**Your assignment**
Exact reproduction required: the lines below from the line with "camera: 30 degrees left, 0 degrees up" to the line with "(399, 344) = (528, 417): black", both ends included, and no others.

**Data records**
§

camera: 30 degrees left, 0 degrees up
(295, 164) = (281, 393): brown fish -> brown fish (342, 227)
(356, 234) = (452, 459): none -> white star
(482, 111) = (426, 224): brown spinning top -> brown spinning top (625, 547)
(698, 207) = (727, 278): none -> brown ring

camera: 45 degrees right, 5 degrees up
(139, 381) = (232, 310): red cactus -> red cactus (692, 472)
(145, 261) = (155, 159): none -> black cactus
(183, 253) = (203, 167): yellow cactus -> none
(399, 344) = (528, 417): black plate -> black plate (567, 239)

§

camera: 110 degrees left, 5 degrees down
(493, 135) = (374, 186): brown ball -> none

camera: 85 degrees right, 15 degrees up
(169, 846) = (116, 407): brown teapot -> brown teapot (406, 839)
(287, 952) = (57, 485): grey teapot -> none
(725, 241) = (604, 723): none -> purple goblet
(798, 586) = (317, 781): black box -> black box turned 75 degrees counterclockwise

§

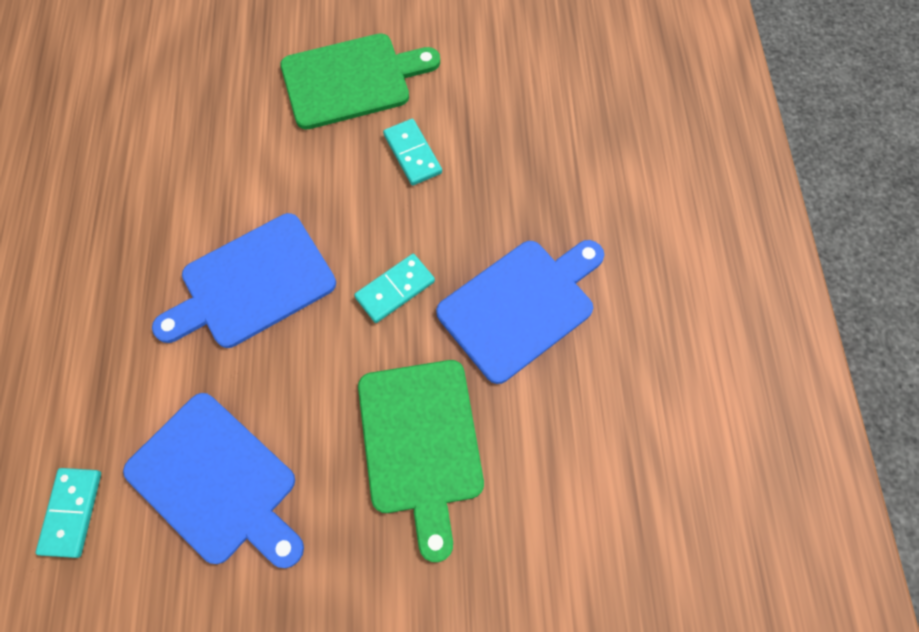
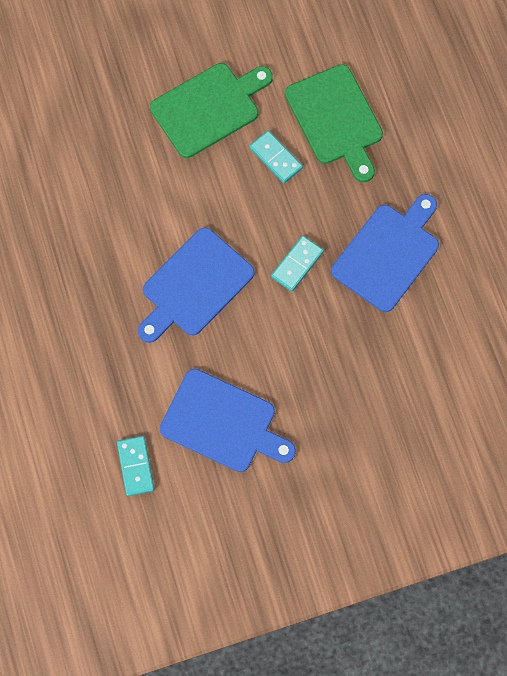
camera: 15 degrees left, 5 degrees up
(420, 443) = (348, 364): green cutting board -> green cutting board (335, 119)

§

**Solution for this exercise**
camera: 30 degrees left, 0 degrees up
(295, 164) = (281, 393): brown fish -> brown fish (342, 227)
(356, 234) = (452, 459): none -> white star
(482, 111) = (426, 224): brown spinning top -> brown spinning top (625, 547)
(698, 207) = (727, 278): none -> brown ring

camera: 45 degrees right, 5 degrees up
(139, 381) = (232, 310): red cactus -> red cactus (692, 472)
(145, 261) = (155, 159): none -> black cactus
(183, 253) = (203, 167): yellow cactus -> none
(399, 344) = (528, 417): black plate -> black plate (567, 239)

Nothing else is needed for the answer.